▶ Exercise brief
Only the lines from the one containing "STEPPER pin IN2: D7 -> D5" through the last line of the entries are wanted. Transcribe them exactly.

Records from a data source
++++

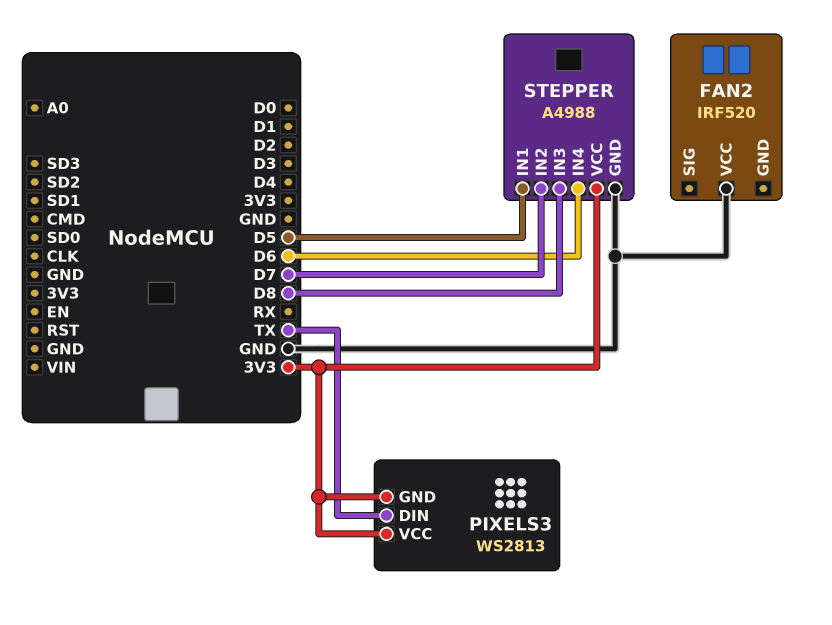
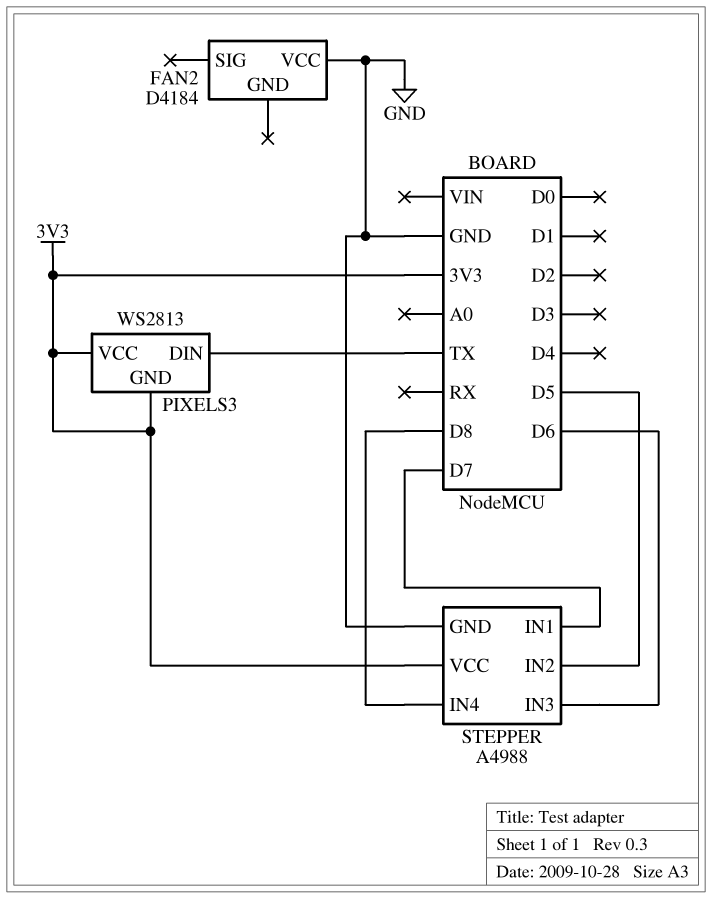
FAN2: IRF520 -> D4184
STEPPER pin IN1: D5 -> D7
STEPPER pin IN2: D7 -> D5
STEPPER pin IN3: D8 -> D6
STEPPER pin IN4: D6 -> D8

++++

▶ Answer to this exercise
STEPPER pin IN2: D7 -> D5
STEPPER pin IN3: D8 -> D6
STEPPER pin IN4: D6 -> D8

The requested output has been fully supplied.